Task requirements:
Each record below needs to be copied out exactly as it stands.

Raw data:
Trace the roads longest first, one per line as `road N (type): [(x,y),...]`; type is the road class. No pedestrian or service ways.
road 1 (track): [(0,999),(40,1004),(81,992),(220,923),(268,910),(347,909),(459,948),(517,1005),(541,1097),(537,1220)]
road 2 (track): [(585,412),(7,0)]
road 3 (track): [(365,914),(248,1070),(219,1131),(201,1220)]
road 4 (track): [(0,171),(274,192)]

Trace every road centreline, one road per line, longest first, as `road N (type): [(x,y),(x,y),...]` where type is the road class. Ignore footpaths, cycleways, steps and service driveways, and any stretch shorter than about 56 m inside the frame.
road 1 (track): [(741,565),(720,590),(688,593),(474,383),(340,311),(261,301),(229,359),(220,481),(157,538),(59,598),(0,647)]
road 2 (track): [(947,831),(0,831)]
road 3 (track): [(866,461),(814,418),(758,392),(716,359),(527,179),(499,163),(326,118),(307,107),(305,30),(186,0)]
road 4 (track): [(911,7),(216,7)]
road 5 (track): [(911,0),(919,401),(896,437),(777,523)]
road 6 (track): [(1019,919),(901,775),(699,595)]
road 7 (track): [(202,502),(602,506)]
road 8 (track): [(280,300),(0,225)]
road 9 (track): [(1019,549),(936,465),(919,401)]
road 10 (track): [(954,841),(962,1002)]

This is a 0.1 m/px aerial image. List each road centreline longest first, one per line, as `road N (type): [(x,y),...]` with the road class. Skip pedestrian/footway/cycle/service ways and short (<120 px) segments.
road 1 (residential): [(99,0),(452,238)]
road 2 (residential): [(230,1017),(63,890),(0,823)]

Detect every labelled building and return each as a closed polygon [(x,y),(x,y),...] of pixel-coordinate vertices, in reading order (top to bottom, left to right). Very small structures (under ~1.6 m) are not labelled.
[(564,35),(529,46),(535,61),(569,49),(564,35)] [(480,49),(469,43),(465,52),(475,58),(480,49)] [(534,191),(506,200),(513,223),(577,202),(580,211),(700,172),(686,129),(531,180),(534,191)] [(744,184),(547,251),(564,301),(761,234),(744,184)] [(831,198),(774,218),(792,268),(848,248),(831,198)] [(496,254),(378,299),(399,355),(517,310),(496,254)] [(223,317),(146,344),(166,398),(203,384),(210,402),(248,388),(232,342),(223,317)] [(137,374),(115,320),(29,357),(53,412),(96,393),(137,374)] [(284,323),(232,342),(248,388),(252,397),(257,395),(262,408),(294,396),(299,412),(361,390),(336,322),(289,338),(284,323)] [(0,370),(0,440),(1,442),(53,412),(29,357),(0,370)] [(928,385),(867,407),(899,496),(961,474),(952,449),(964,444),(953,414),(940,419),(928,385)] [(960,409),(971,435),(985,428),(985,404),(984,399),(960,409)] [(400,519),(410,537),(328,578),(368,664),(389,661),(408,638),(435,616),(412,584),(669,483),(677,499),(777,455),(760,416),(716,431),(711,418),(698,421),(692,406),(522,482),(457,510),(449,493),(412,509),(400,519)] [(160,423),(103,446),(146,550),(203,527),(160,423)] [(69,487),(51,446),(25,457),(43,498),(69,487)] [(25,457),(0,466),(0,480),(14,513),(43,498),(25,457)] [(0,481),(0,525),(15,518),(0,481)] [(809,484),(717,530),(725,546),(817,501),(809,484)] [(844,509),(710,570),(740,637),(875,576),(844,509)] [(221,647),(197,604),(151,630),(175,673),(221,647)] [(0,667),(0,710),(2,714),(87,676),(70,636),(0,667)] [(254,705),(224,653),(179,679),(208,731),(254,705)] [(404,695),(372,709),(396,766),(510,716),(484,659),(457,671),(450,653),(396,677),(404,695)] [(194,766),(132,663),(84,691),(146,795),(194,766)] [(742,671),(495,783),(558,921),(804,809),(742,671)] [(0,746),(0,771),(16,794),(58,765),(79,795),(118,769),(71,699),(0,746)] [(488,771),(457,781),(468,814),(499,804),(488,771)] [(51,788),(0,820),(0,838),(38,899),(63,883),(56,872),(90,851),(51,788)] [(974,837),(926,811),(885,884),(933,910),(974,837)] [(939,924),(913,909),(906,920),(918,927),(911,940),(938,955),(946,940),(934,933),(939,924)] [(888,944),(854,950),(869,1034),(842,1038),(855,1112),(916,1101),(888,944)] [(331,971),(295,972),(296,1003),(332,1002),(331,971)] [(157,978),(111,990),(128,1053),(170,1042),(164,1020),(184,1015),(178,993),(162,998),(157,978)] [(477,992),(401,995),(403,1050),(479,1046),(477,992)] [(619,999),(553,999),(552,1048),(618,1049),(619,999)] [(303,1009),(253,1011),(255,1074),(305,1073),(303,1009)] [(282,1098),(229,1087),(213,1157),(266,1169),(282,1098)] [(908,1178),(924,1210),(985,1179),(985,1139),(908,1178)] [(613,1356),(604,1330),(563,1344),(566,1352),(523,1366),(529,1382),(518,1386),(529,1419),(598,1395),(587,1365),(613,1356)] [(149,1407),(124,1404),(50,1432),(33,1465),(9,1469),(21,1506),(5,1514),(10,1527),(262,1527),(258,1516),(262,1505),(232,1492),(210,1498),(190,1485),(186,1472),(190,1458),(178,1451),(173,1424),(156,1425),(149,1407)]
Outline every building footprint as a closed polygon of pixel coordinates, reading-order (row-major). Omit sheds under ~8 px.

Finished exercise:
Trace the roads longest first, one per line as `road N (type): [(x,y),...]`; type is the road class. No pedestrian or service ways.
road 1 (track): [(0,999),(40,1004),(81,992),(220,923),(268,910),(347,909),(459,948),(517,1005),(541,1097),(537,1220)]
road 2 (track): [(585,412),(7,0)]
road 3 (track): [(365,914),(248,1070),(219,1131),(201,1220)]
road 4 (track): [(0,171),(274,192)]

Trace every road centreline, one road per line, longest first, as `road N (type): [(x,y),(x,y),...]` where type is the road class. Ignore footpaths, cycleways, steps and service driveways, and any stretch shorter than about 56 m inside the frame.
road 1 (track): [(741,565),(720,590),(688,593),(474,383),(340,311),(261,301),(229,359),(220,481),(157,538),(59,598),(0,647)]
road 2 (track): [(947,831),(0,831)]
road 3 (track): [(866,461),(814,418),(758,392),(716,359),(527,179),(499,163),(326,118),(307,107),(305,30),(186,0)]
road 4 (track): [(911,7),(216,7)]
road 5 (track): [(911,0),(919,401),(896,437),(777,523)]
road 6 (track): [(1019,919),(901,775),(699,595)]
road 7 (track): [(202,502),(602,506)]
road 8 (track): [(280,300),(0,225)]
road 9 (track): [(1019,549),(936,465),(919,401)]
road 10 (track): [(954,841),(962,1002)]

This is a 0.1 m/px aerial image. List each road centreline longest first, one per line, as `road N (type): [(x,y),...]` with the road class. Skip pedestrian/footway/cycle/service ways and short (<120 px) segments.
road 1 (residential): [(99,0),(452,238)]
road 2 (residential): [(230,1017),(63,890),(0,823)]

Detect every labelled building and return each as a closed polygon [(x,y),(x,y),...] of pixel-coordinate vertices, in reading order (top to bottom, left to right). Very small structures (under ~1.6 m) are not labelled.
[(564,35),(529,46),(535,61),(569,49),(564,35)] [(480,49),(469,43),(465,52),(475,58),(480,49)] [(534,191),(506,200),(513,223),(577,202),(580,211),(700,172),(686,129),(531,180),(534,191)] [(744,184),(547,251),(564,301),(761,234),(744,184)] [(831,198),(774,218),(792,268),(848,248),(831,198)] [(496,254),(378,299),(399,355),(517,310),(496,254)] [(223,317),(146,344),(166,398),(203,384),(210,402),(248,388),(232,342),(223,317)] [(137,374),(115,320),(29,357),(53,412),(96,393),(137,374)] [(284,323),(232,342),(248,388),(252,397),(257,395),(262,408),(294,396),(299,412),(361,390),(336,322),(289,338),(284,323)] [(0,370),(0,440),(1,442),(53,412),(29,357),(0,370)] [(928,385),(867,407),(899,496),(961,474),(952,449),(964,444),(953,414),(940,419),(928,385)] [(960,409),(971,435),(985,428),(985,404),(984,399),(960,409)] [(400,519),(410,537),(328,578),(368,664),(389,661),(408,638),(435,616),(412,584),(669,483),(677,499),(777,455),(760,416),(716,431),(711,418),(698,421),(692,406),(522,482),(457,510),(449,493),(412,509),(400,519)] [(160,423),(103,446),(146,550),(203,527),(160,423)] [(69,487),(51,446),(25,457),(43,498),(69,487)] [(25,457),(0,466),(0,480),(14,513),(43,498),(25,457)] [(0,481),(0,525),(15,518),(0,481)] [(809,484),(717,530),(725,546),(817,501),(809,484)] [(844,509),(710,570),(740,637),(875,576),(844,509)] [(221,647),(197,604),(151,630),(175,673),(221,647)] [(0,667),(0,710),(2,714),(87,676),(70,636),(0,667)] [(254,705),(224,653),(179,679),(208,731),(254,705)] [(404,695),(372,709),(396,766),(510,716),(484,659),(457,671),(450,653),(396,677),(404,695)] [(194,766),(132,663),(84,691),(146,795),(194,766)] [(742,671),(495,783),(558,921),(804,809),(742,671)] [(0,746),(0,771),(16,794),(58,765),(79,795),(118,769),(71,699),(0,746)] [(488,771),(457,781),(468,814),(499,804),(488,771)] [(51,788),(0,820),(0,838),(38,899),(63,883),(56,872),(90,851),(51,788)] [(974,837),(926,811),(885,884),(933,910),(974,837)] [(939,924),(913,909),(906,920),(918,927),(911,940),(938,955),(946,940),(934,933),(939,924)] [(888,944),(854,950),(869,1034),(842,1038),(855,1112),(916,1101),(888,944)] [(331,971),(295,972),(296,1003),(332,1002),(331,971)] [(157,978),(111,990),(128,1053),(170,1042),(164,1020),(184,1015),(178,993),(162,998),(157,978)] [(477,992),(401,995),(403,1050),(479,1046),(477,992)] [(619,999),(553,999),(552,1048),(618,1049),(619,999)] [(303,1009),(253,1011),(255,1074),(305,1073),(303,1009)] [(282,1098),(229,1087),(213,1157),(266,1169),(282,1098)] [(908,1178),(924,1210),(985,1179),(985,1139),(908,1178)] [(613,1356),(604,1330),(563,1344),(566,1352),(523,1366),(529,1382),(518,1386),(529,1419),(598,1395),(587,1365),(613,1356)] [(149,1407),(124,1404),(50,1432),(33,1465),(9,1469),(21,1506),(5,1514),(10,1527),(262,1527),(258,1516),(262,1505),(232,1492),(210,1498),(190,1485),(186,1472),(190,1458),(178,1451),(173,1424),(156,1425),(149,1407)]
Outline every building footprint as a closed polygon of pixel coordinates, reading-order (row-major). Omit sheds under ~8 px.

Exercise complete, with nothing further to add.